Dataset records:
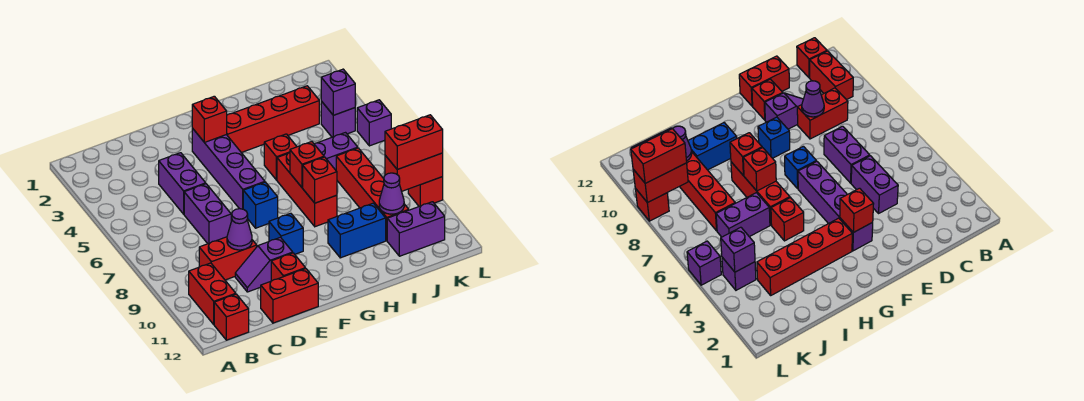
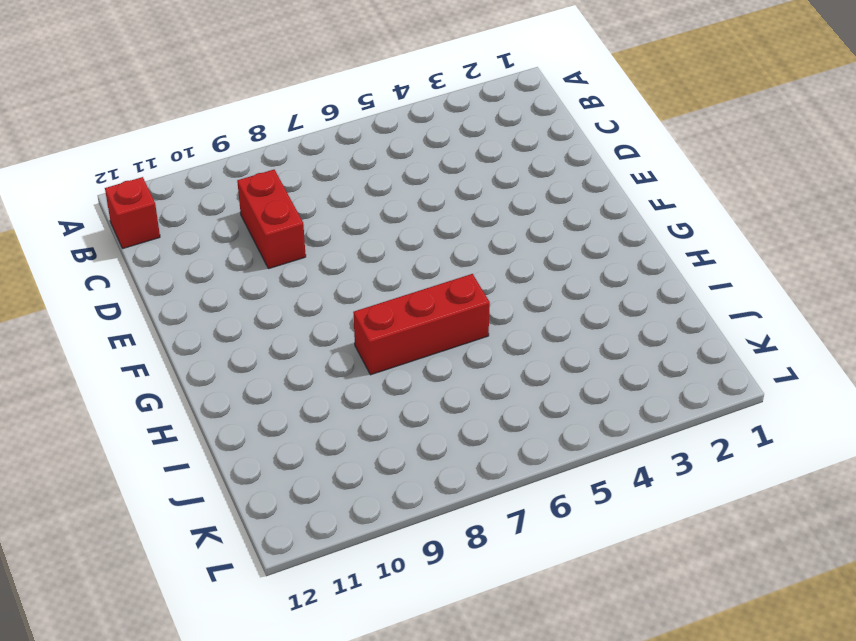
none -> red 1x2 brick [189,263,236,324]
none -> purple 1x2 brick [159,153,206,214]
none -> purple 1x2 brick [184,184,231,244]

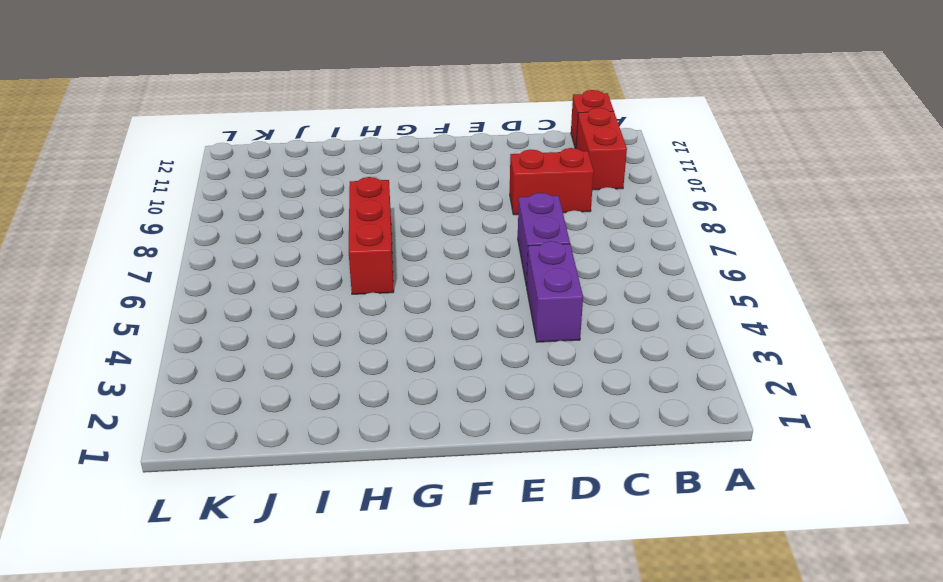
none -> purple 1x2 slope [235,237,293,292]
none -> red 1x2 brick [261,268,318,323]
none -> red 1x1 brick [271,253,305,281]

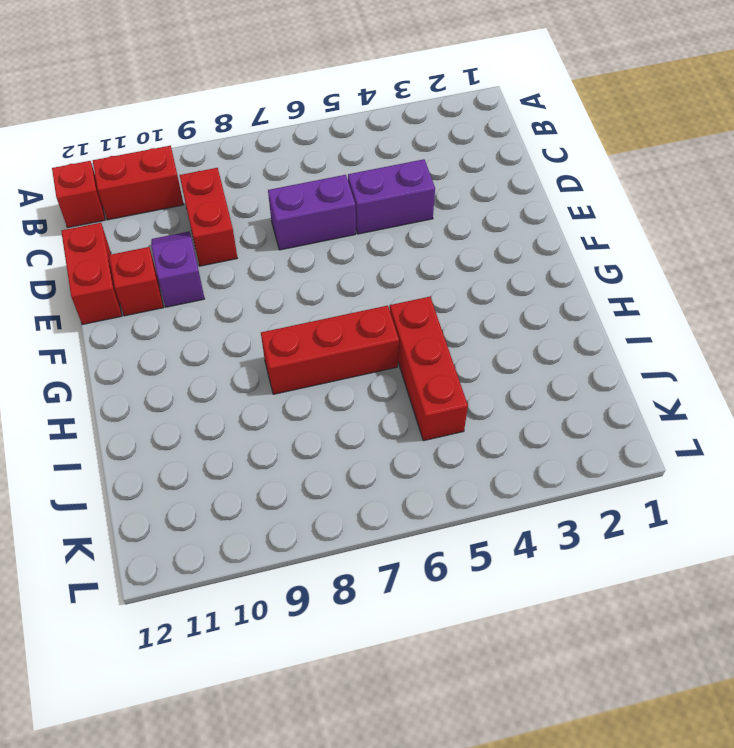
red 1x3 brick [390,297,468,441] -> red 1x1 brick [264,134,297,180]
none -> purple 1x4 brick [192,128,265,209]
none -> blue 1x1 brick [243,182,278,228]
none -> blue 1x1 brick [269,213,303,254]

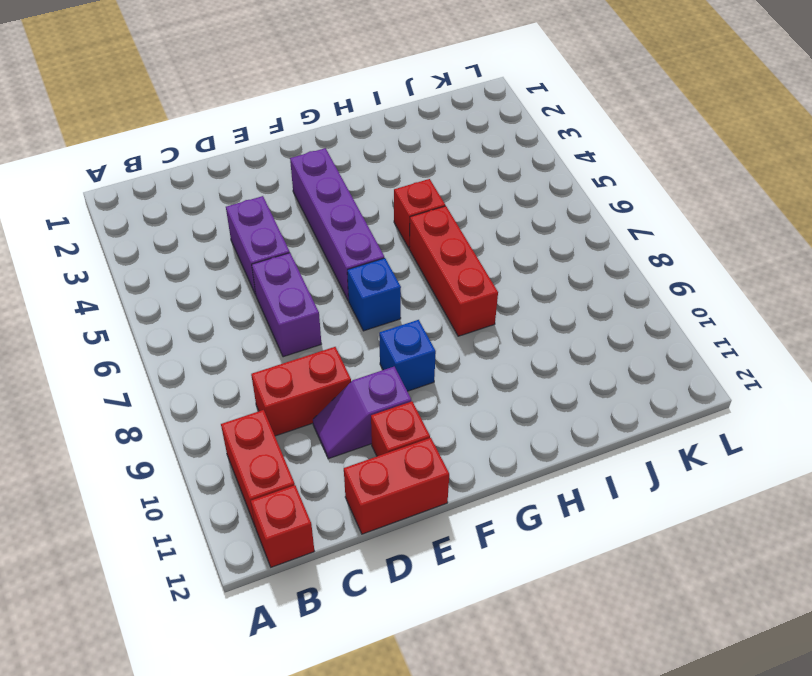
none -> red 1x4 brick [226,86,319,153]
none -> blue 1x2 brick [328,203,386,258]
none -> purple 1x2 brick [314,133,358,170]

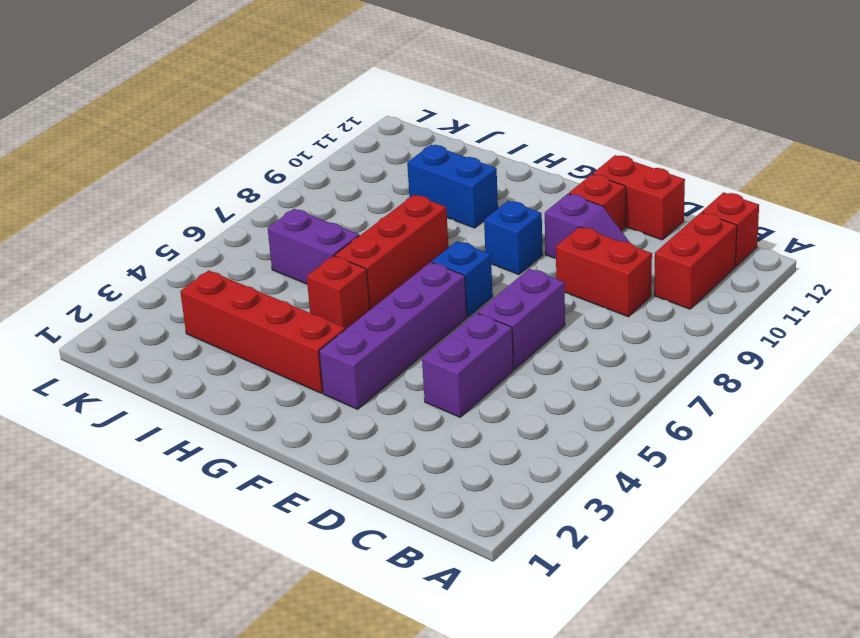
none -> red 1x4 brick [336,148,409,241]
none -> purple 1x2 brick [387,202,445,256]
none -> purple 1x1 brick [321,101,355,137]

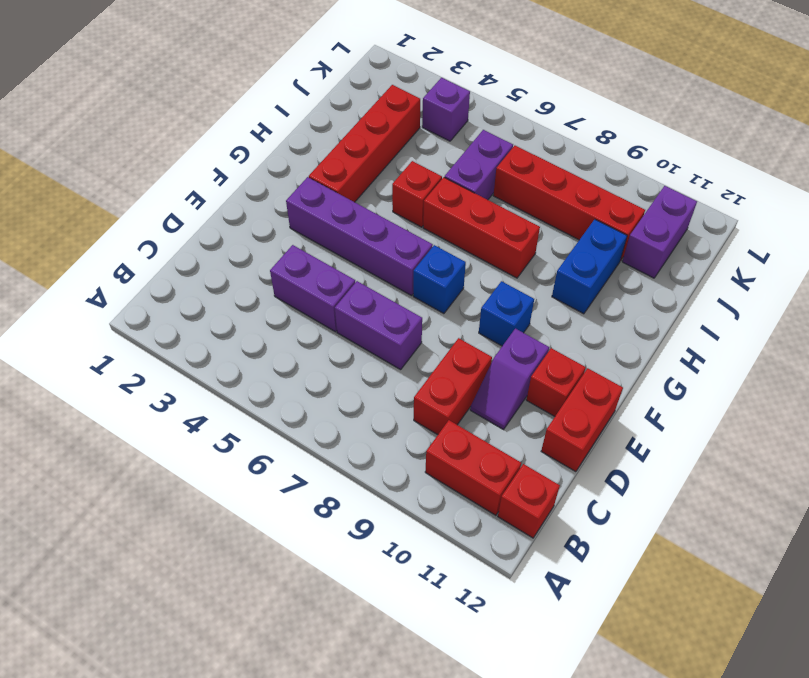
none -> purple 1x1 brick [357,100,391,146]
none -> red 1x1 brick [408,177,443,206]
none -> purple 1x1 cone [227,209,252,250]

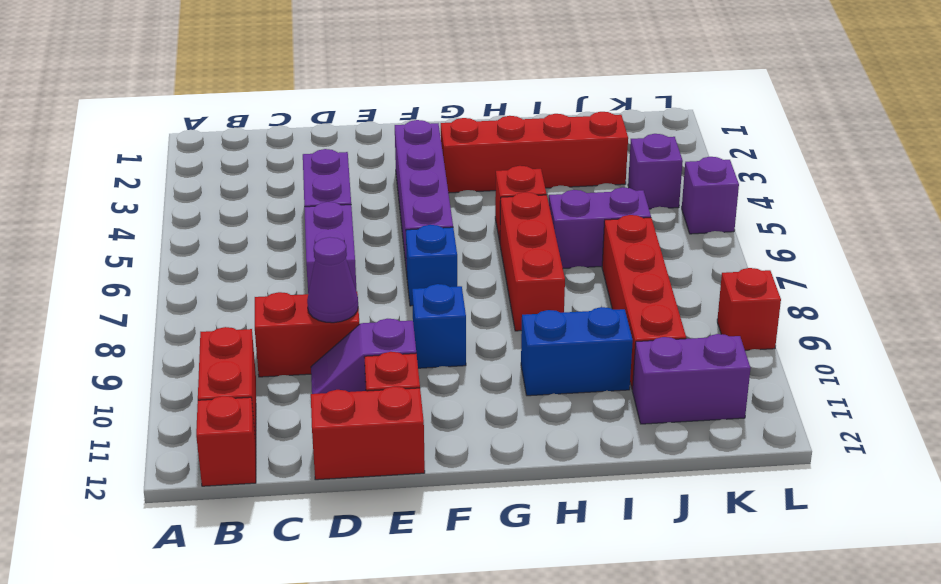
none -> red 1x1 brick [192,96,227,143]
none -> red 1x1 brick [290,142,324,188]
none -> red 1x1 brick [303,157,337,203]

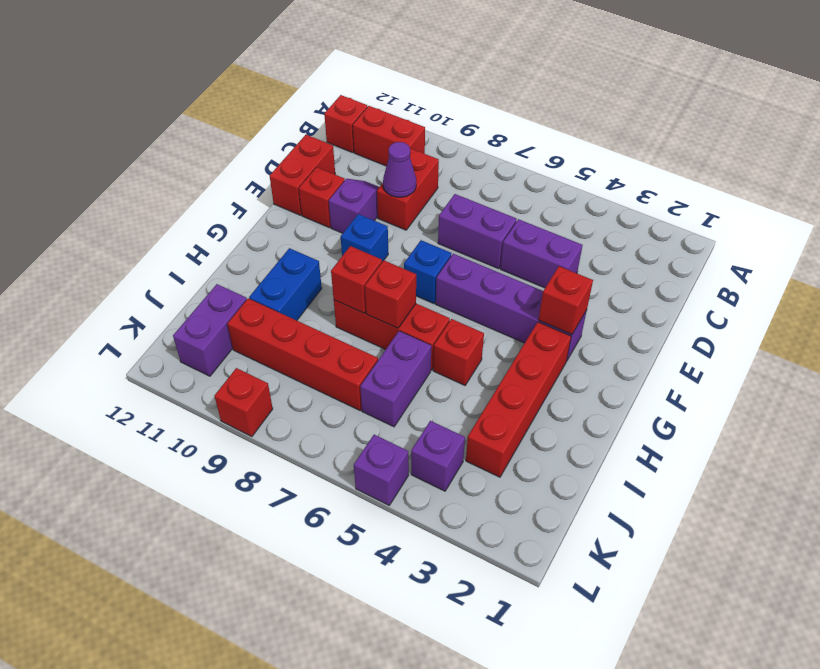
none -> purple 1x1 cone [379,173,404,214]
none -> purple 1x1 brick [321,69,355,115]
none -> red 1x2 brick [385,153,443,191]

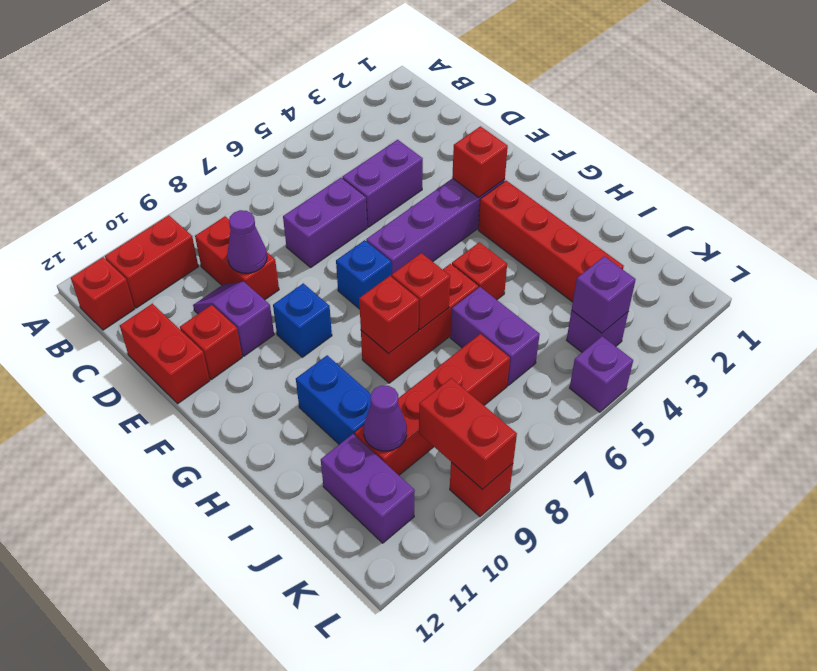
none -> red 1x2 brick [385,115,443,169]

■ WORK TASK ■
Every record above must be repeated exactly, with the pictures dropped.

■ ANSWER FOR THIS EXERCISE ■
none -> red 1x2 brick [189,263,236,324]
none -> purple 1x2 brick [159,153,206,214]
none -> purple 1x2 brick [184,184,231,244]

none -> purple 1x2 slope [235,237,293,292]
none -> red 1x2 brick [261,268,318,323]
none -> red 1x1 brick [271,253,305,281]

red 1x3 brick [390,297,468,441] -> red 1x1 brick [264,134,297,180]
none -> purple 1x4 brick [192,128,265,209]
none -> blue 1x1 brick [243,182,278,228]
none -> blue 1x1 brick [269,213,303,254]

none -> red 1x4 brick [226,86,319,153]
none -> blue 1x2 brick [328,203,386,258]
none -> purple 1x2 brick [314,133,358,170]

none -> red 1x4 brick [336,148,409,241]
none -> purple 1x2 brick [387,202,445,256]
none -> purple 1x1 brick [321,101,355,137]

none -> purple 1x1 brick [357,100,391,146]
none -> red 1x1 brick [408,177,443,206]
none -> purple 1x1 cone [227,209,252,250]

none -> red 1x1 brick [192,96,227,143]
none -> red 1x1 brick [290,142,324,188]
none -> red 1x1 brick [303,157,337,203]

none -> purple 1x1 cone [379,173,404,214]
none -> purple 1x1 brick [321,69,355,115]
none -> red 1x2 brick [385,153,443,191]

none -> red 1x2 brick [385,115,443,169]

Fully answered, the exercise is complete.